Instructions for the task:
Format the stretch of data below, from the line containing "brown trapezoid: rotated" through the end, as a numbered list. Skip blank lines and leave out the picture lines.

Records from a collection:
··········

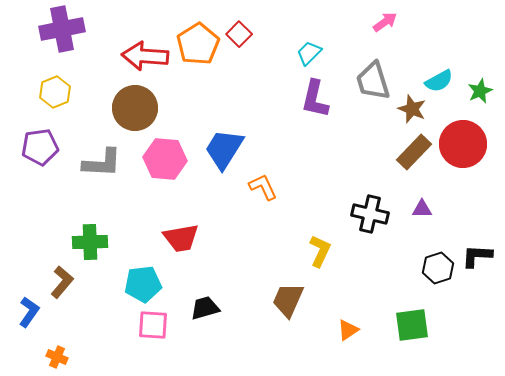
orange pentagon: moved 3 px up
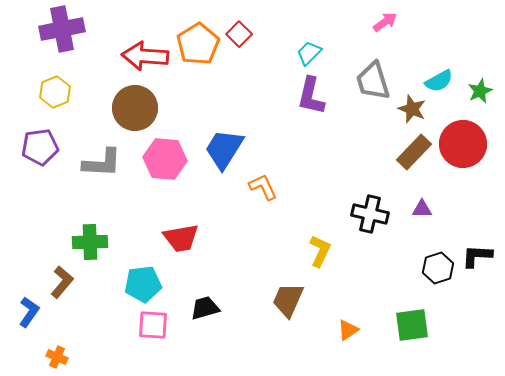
purple L-shape: moved 4 px left, 3 px up
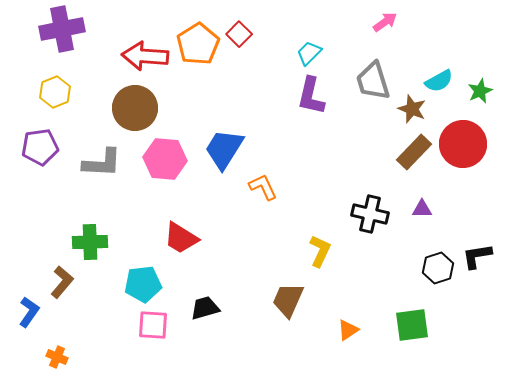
red trapezoid: rotated 42 degrees clockwise
black L-shape: rotated 12 degrees counterclockwise
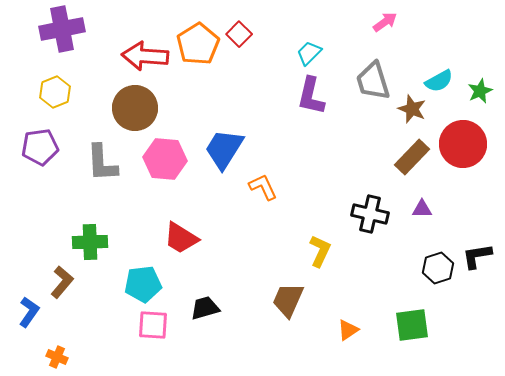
brown rectangle: moved 2 px left, 5 px down
gray L-shape: rotated 84 degrees clockwise
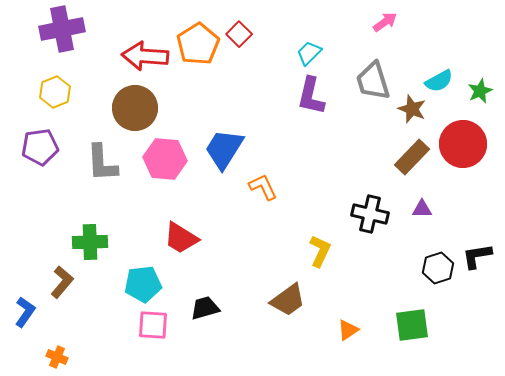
brown trapezoid: rotated 150 degrees counterclockwise
blue L-shape: moved 4 px left
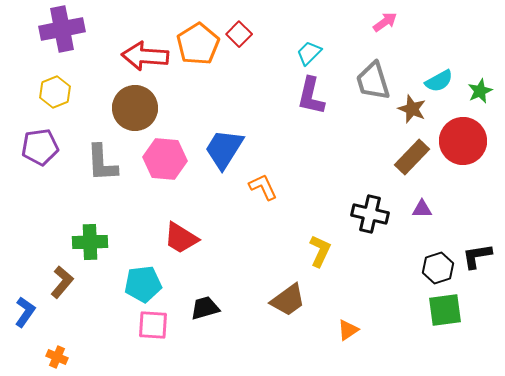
red circle: moved 3 px up
green square: moved 33 px right, 15 px up
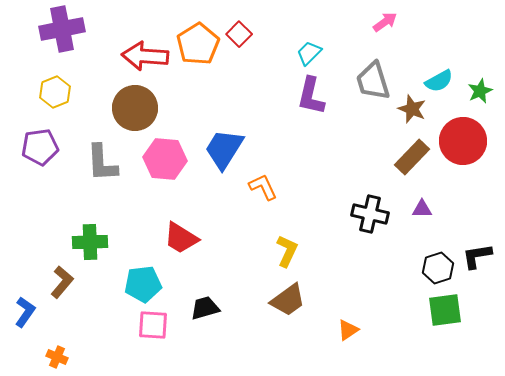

··········

Task response:
1. brown trapezoid: rotated 150 degrees counterclockwise
2. blue L-shape: moved 4 px left
3. red circle: moved 3 px up
4. green square: moved 33 px right, 15 px up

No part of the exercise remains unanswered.